**Problem details:**
Except for images, print the whole listing verbatim.

Segment Start: Records for this exercise

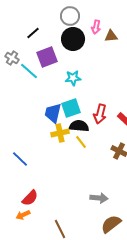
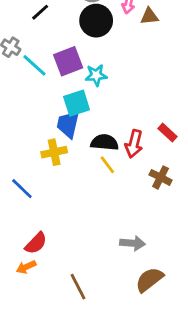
purple square: (47, 57) -> (68, 61), moved
cyan square: (71, 108) -> (77, 103), moved
red arrow: (100, 114) -> (134, 144), moved
yellow cross: (60, 133) -> (54, 152), moved

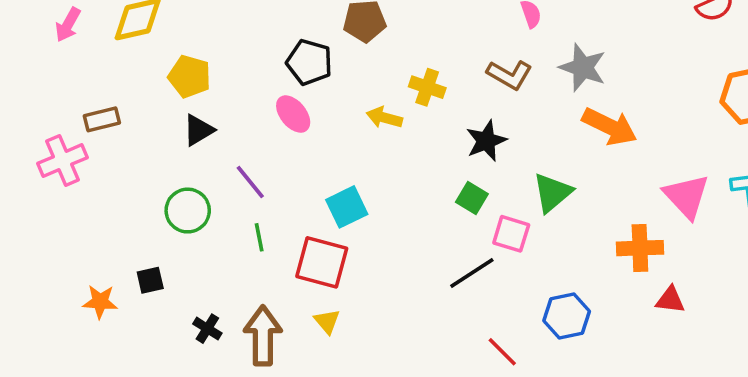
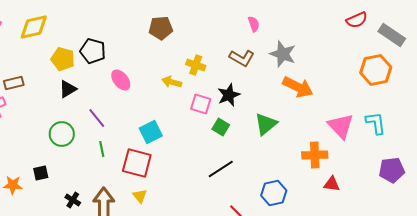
black pentagon: (309, 62) -> (93, 51), moved
pink square: (511, 234) -> (201, 104), moved

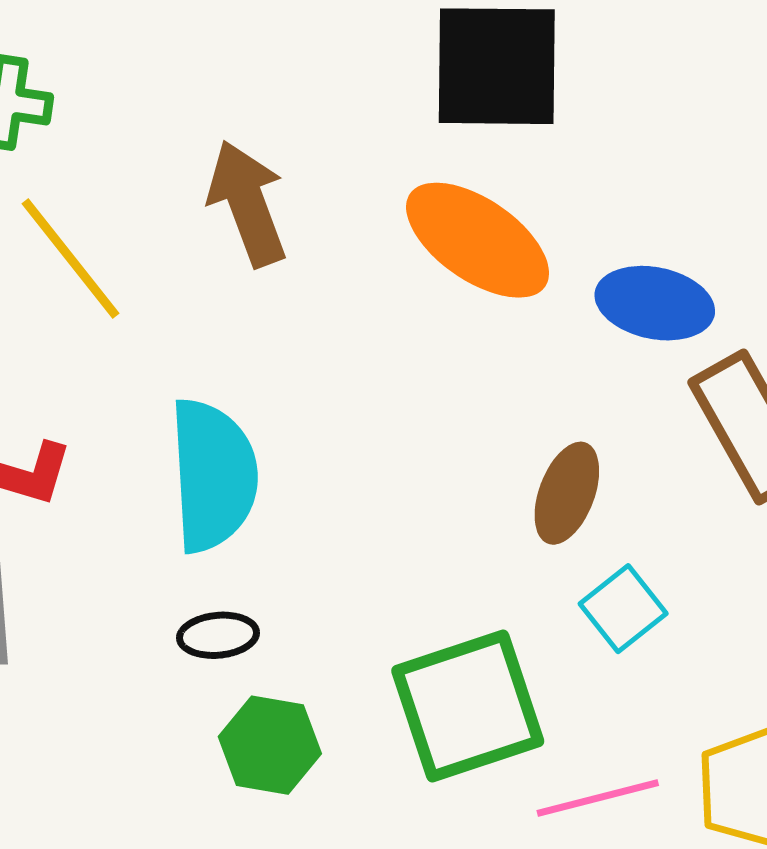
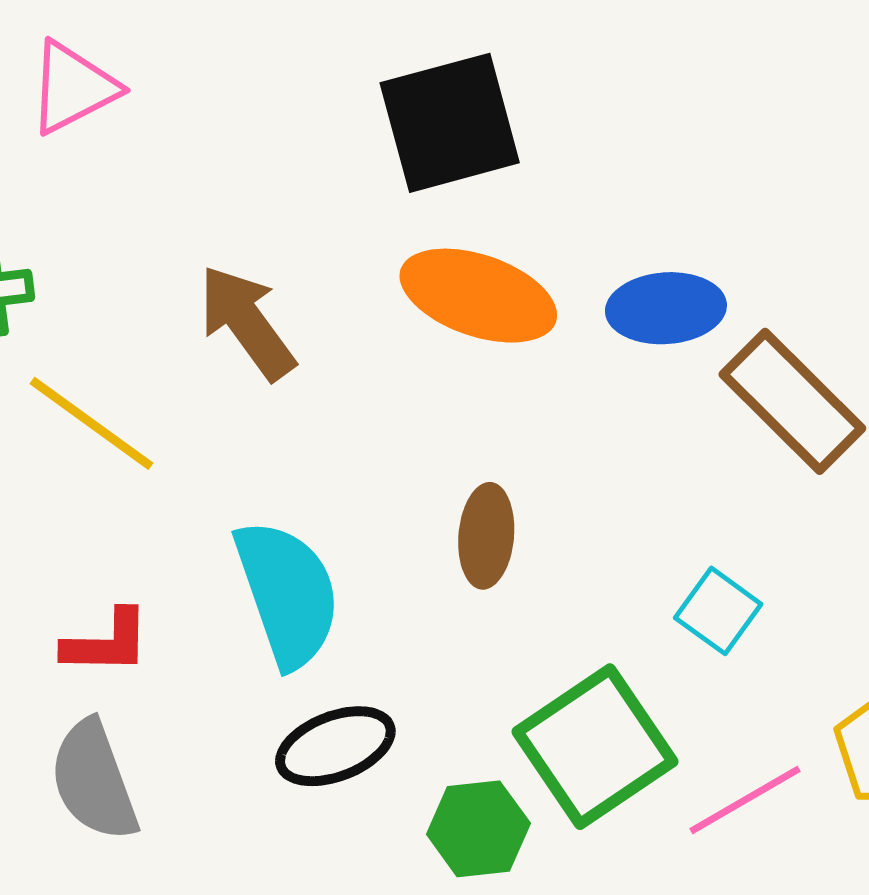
brown ellipse: (567, 493) -> (486, 536), moved
black ellipse: (218, 635) -> (335, 746), size x1.5
green hexagon: (270, 745) -> (478, 829), moved

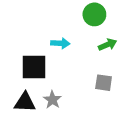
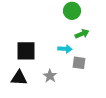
cyan arrow: (60, 43) -> (65, 49), moved
gray star: (52, 100) -> (50, 76), moved

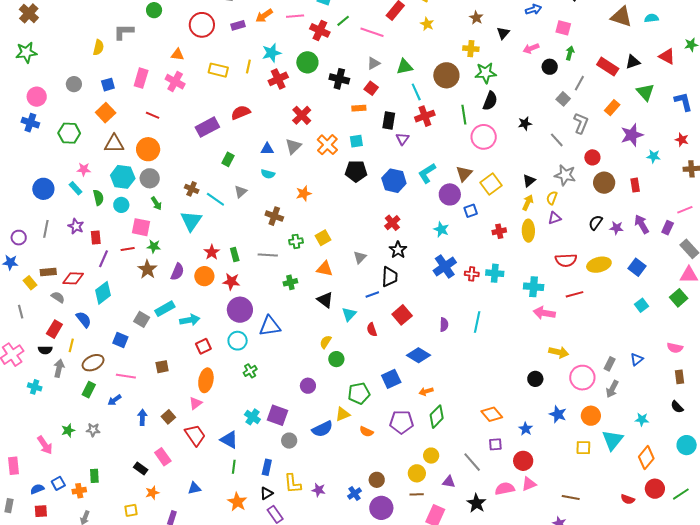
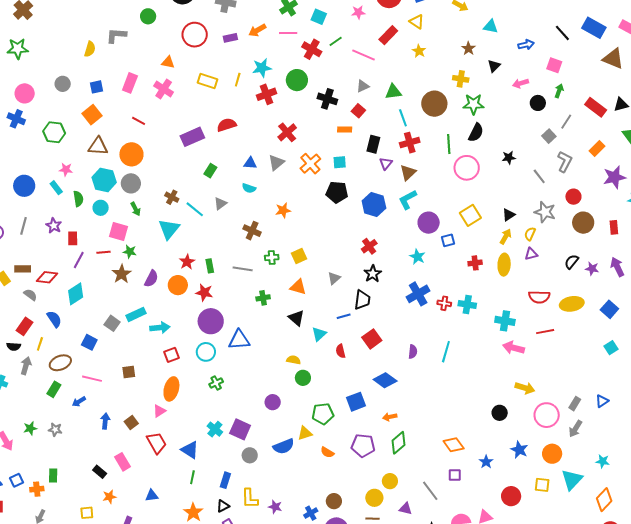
brown triangle: (464, 174) -> (408, 172), moved
yellow semicircle: (326, 342) -> (294, 360), turned 64
red circle: (523, 461) -> (511, 496), moved

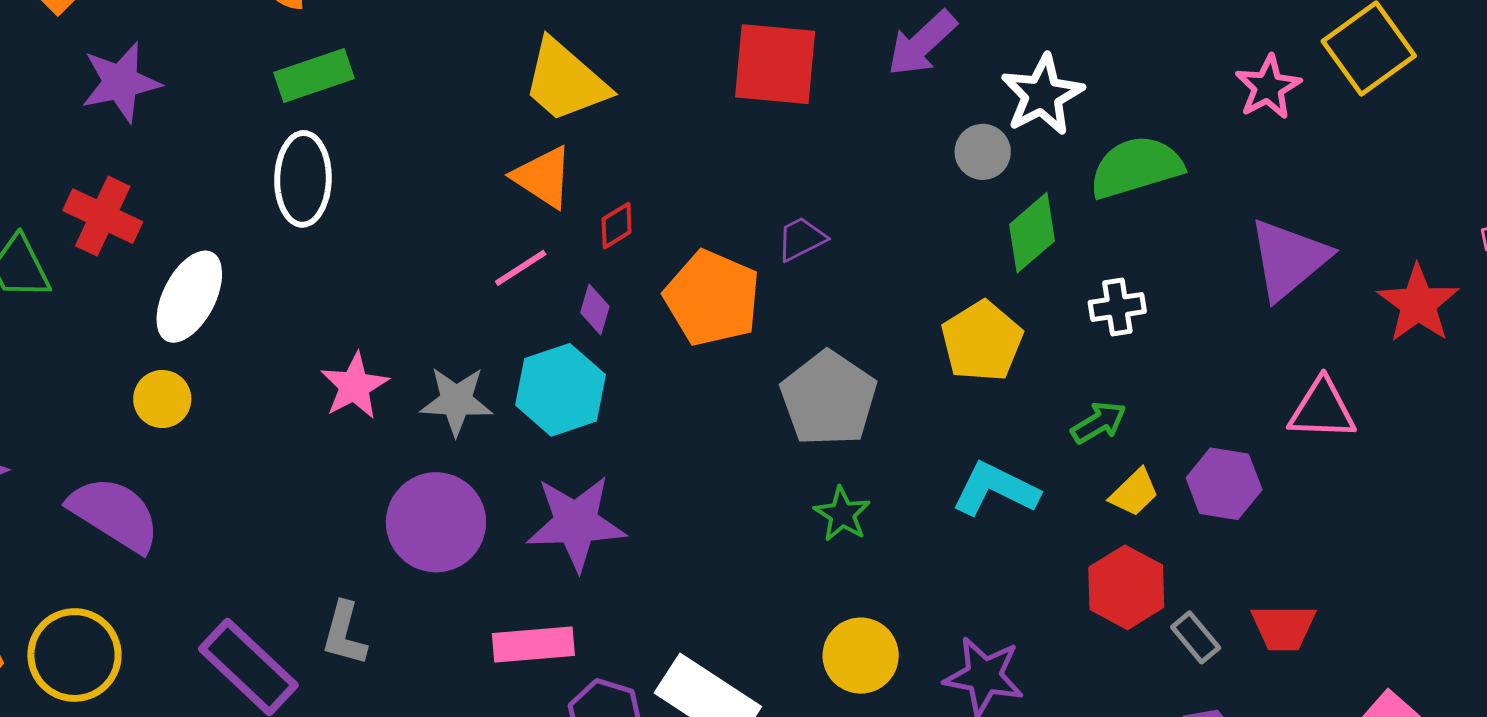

Segment End: Records for this exercise

**Exercise result:**
purple square: (47, 57) -> (68, 61), moved
cyan square: (71, 108) -> (77, 103), moved
red arrow: (100, 114) -> (134, 144), moved
yellow cross: (60, 133) -> (54, 152), moved

black pentagon: (309, 62) -> (93, 51), moved
pink square: (511, 234) -> (201, 104), moved

brown ellipse: (567, 493) -> (486, 536), moved
black ellipse: (218, 635) -> (335, 746), size x1.5
green hexagon: (270, 745) -> (478, 829), moved

cyan arrow: (60, 43) -> (65, 49), moved
gray star: (52, 100) -> (50, 76), moved

brown triangle: (464, 174) -> (408, 172), moved
yellow semicircle: (326, 342) -> (294, 360), turned 64
red circle: (523, 461) -> (511, 496), moved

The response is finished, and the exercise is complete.